[Problem] Tell me how many lines in the entries below contain the word "cyan"; reply with the number and nothing else.

[Scene comparison data]

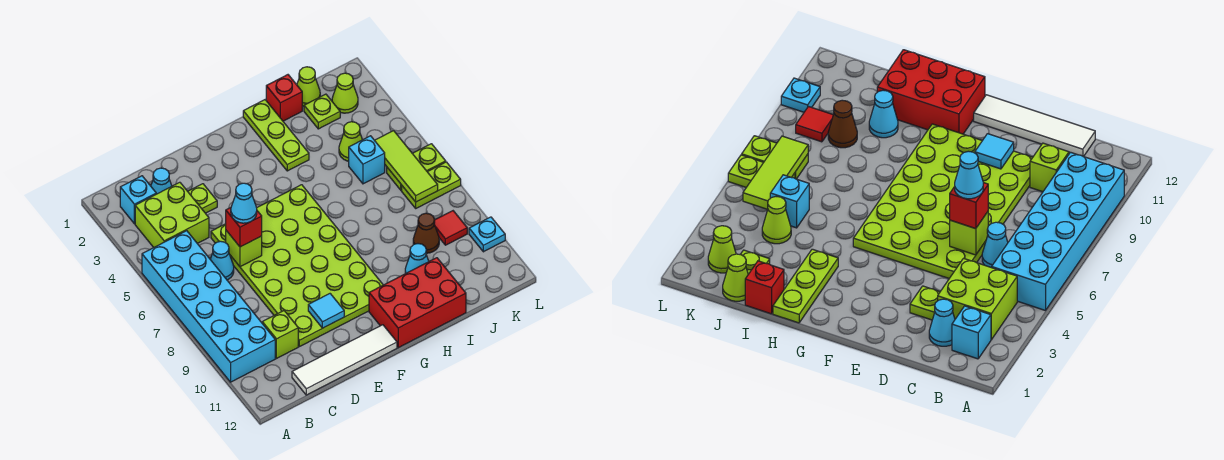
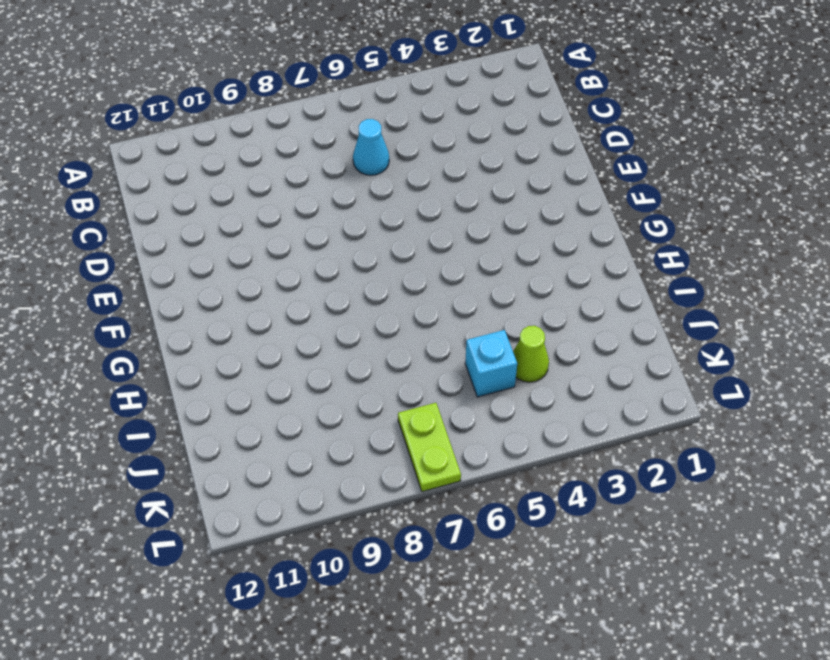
none -> cyan brick A5:B10 level 1
none -> cyan brick B2 level 1
none -> lime brick B3:C4 level 1

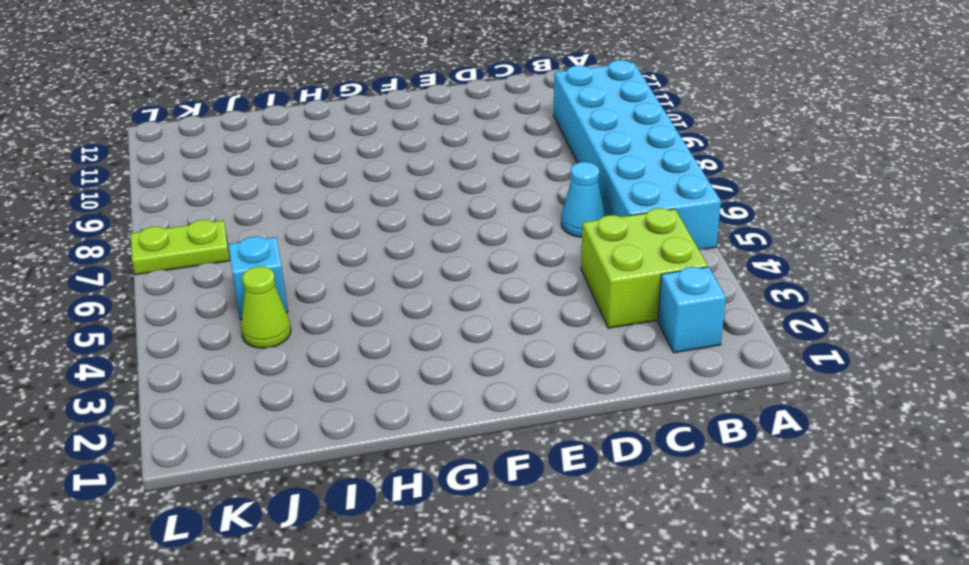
none -> cyan cone C2 level 1
none -> lime brick C10 level 1
none -> white tile C12:F12 level 1

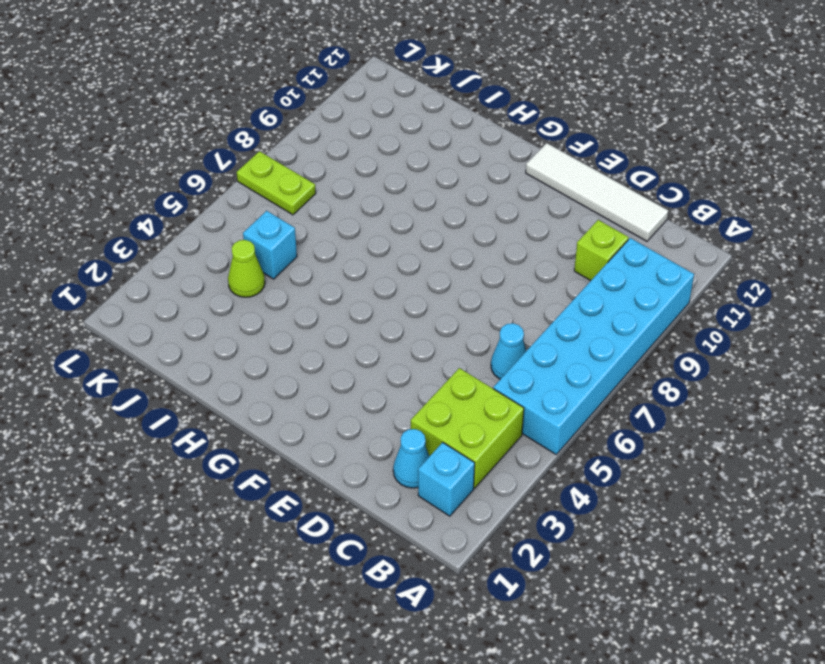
none -> lime plate D3 level 1
none -> lime plate D5:G10 level 1
none -> red brick G11:I12 level 1

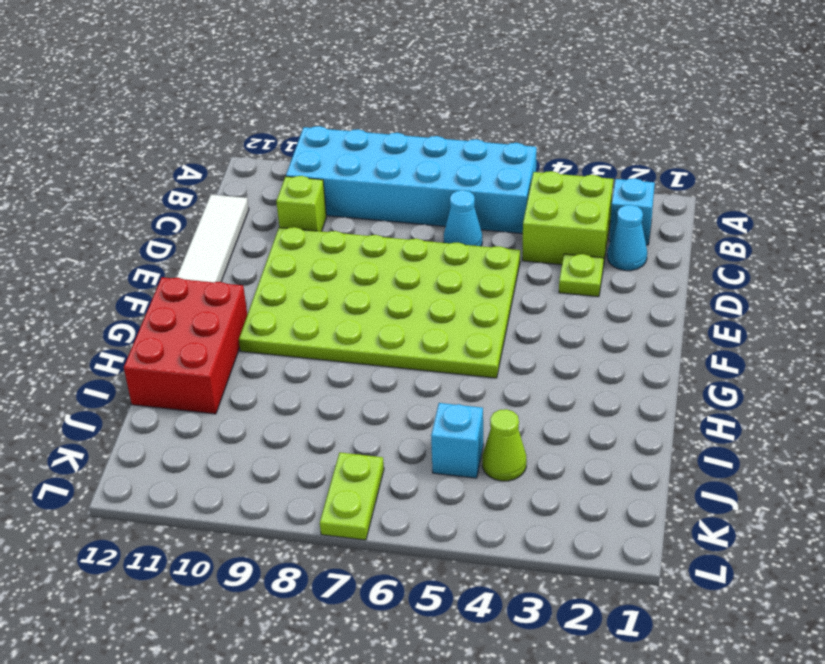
none -> lime plate H1:H3 level 1
none -> red brick I1 level 1
none -> cyan cone I10 level 1

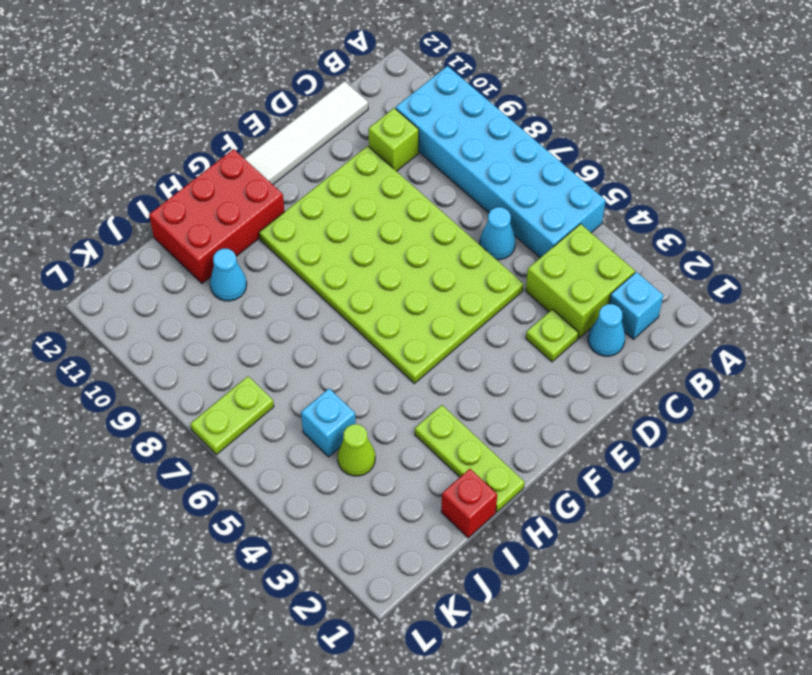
none -> lime cone J1 level 1
none -> lime plate J2 level 1
none -> brown cone J9 level 1

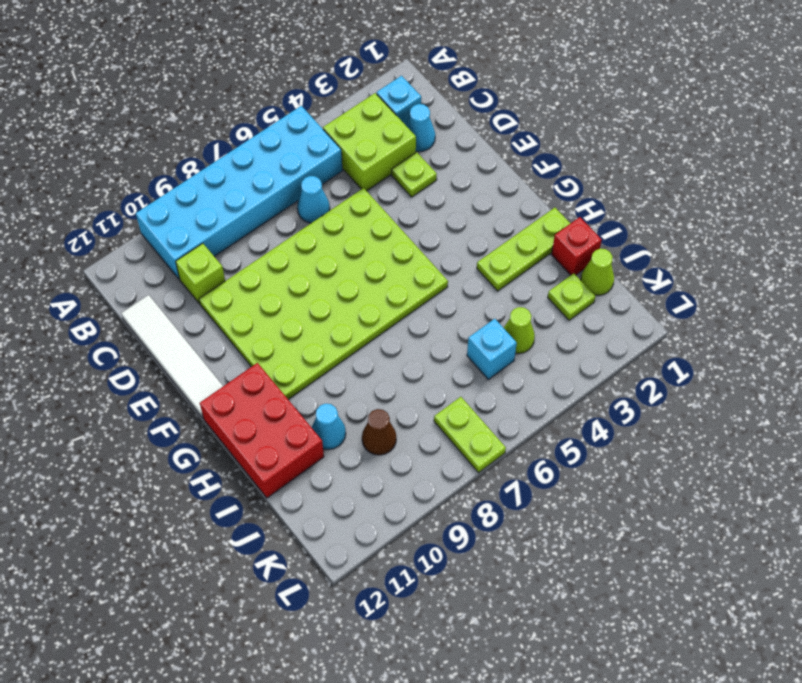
none -> lime cone K2 level 1
none -> lime plate K6:L6 level 1
none -> red tile K9 level 1

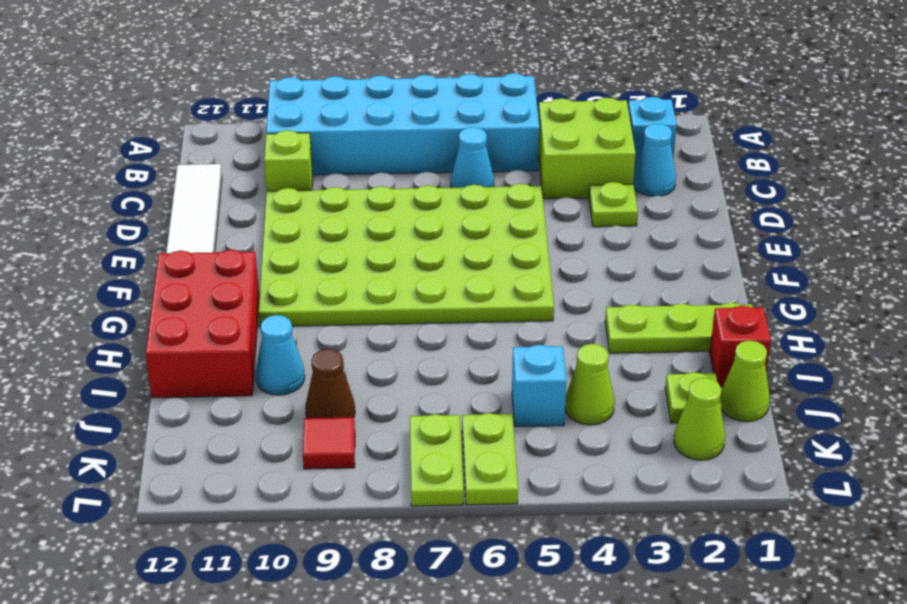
none -> cyan plate L10 level 1
none -> lime brick D6 level 2
none -> cyan tile E10 level 2

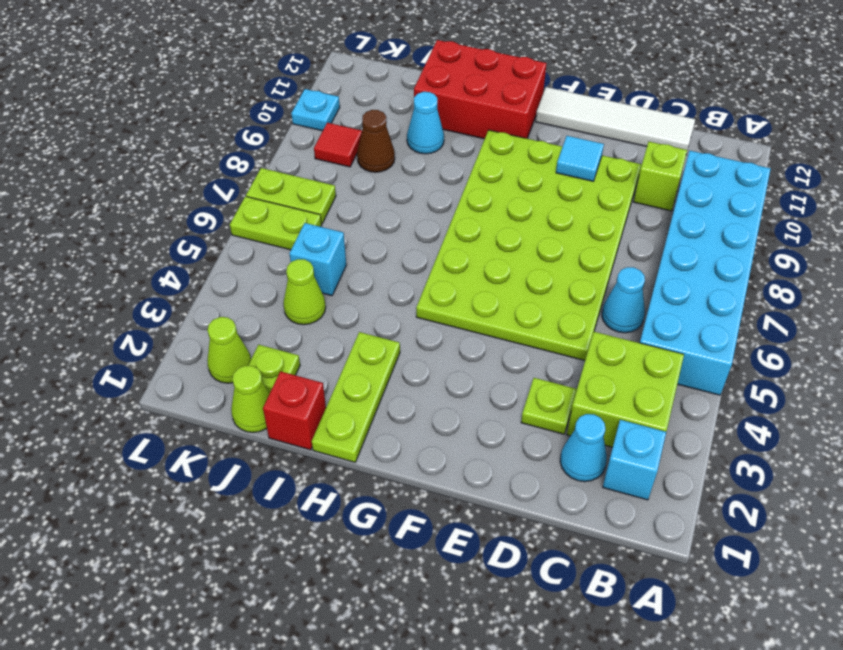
none -> lime brick D6 level 2
none -> lime tile K5:K7 level 2
none -> red brick D6 level 3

[Answer for this exercise] 6